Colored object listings
********************
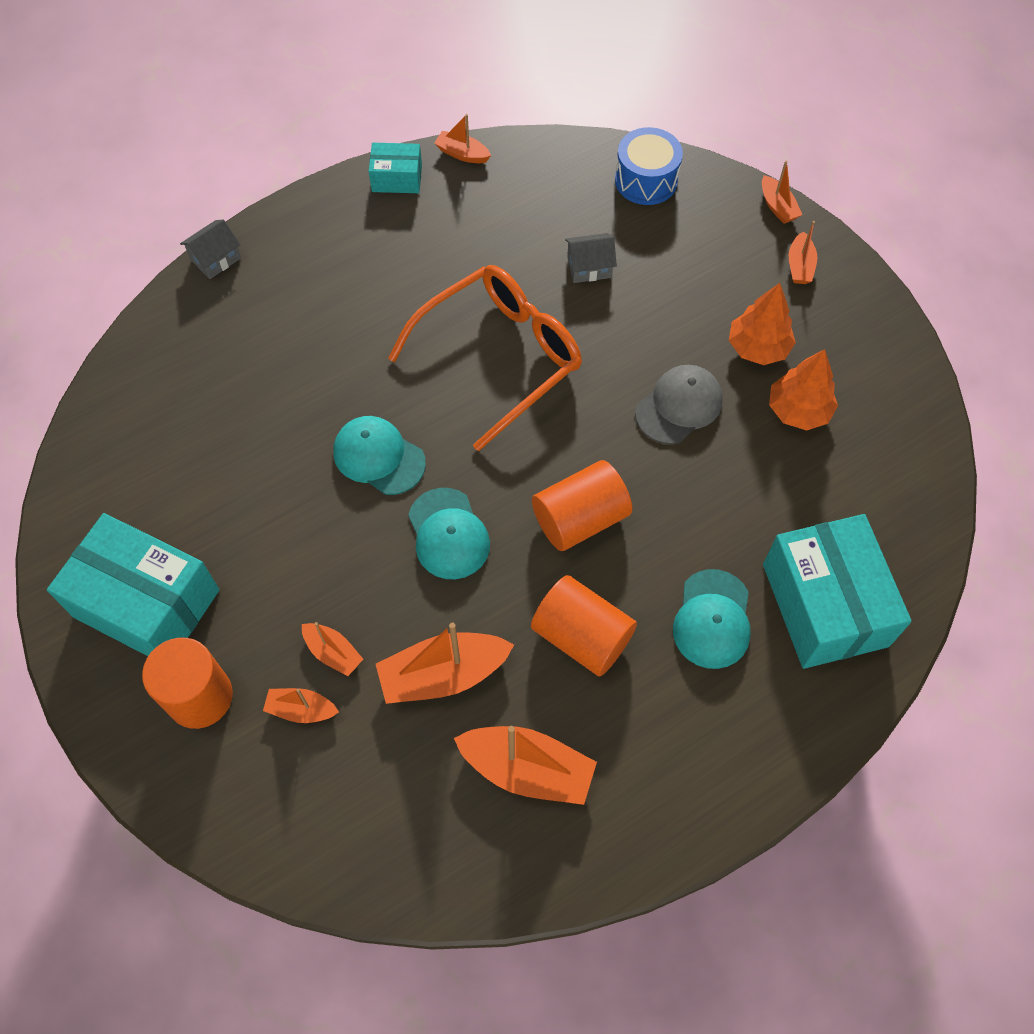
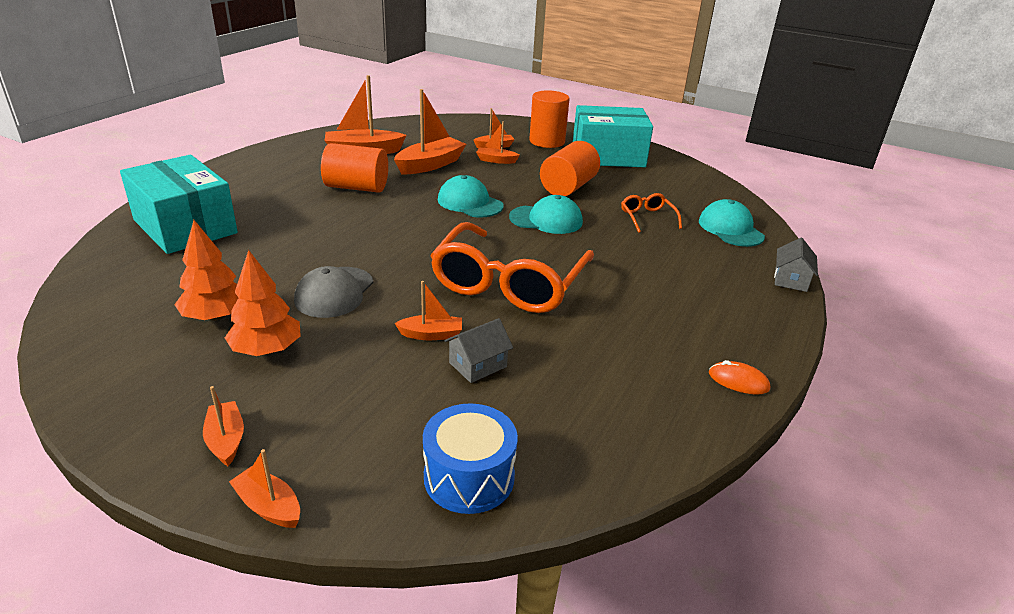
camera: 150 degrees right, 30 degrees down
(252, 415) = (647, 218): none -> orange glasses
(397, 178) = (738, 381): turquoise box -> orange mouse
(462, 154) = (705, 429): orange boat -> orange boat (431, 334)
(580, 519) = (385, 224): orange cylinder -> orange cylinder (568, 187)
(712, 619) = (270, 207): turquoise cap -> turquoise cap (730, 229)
********************
■ Exercise aim ■
Show each line of the records above containing "orange".

■ Output for this exercise ■
(252, 415) = (647, 218): none -> orange glasses
(397, 178) = (738, 381): turquoise box -> orange mouse
(462, 154) = (705, 429): orange boat -> orange boat (431, 334)
(580, 519) = (385, 224): orange cylinder -> orange cylinder (568, 187)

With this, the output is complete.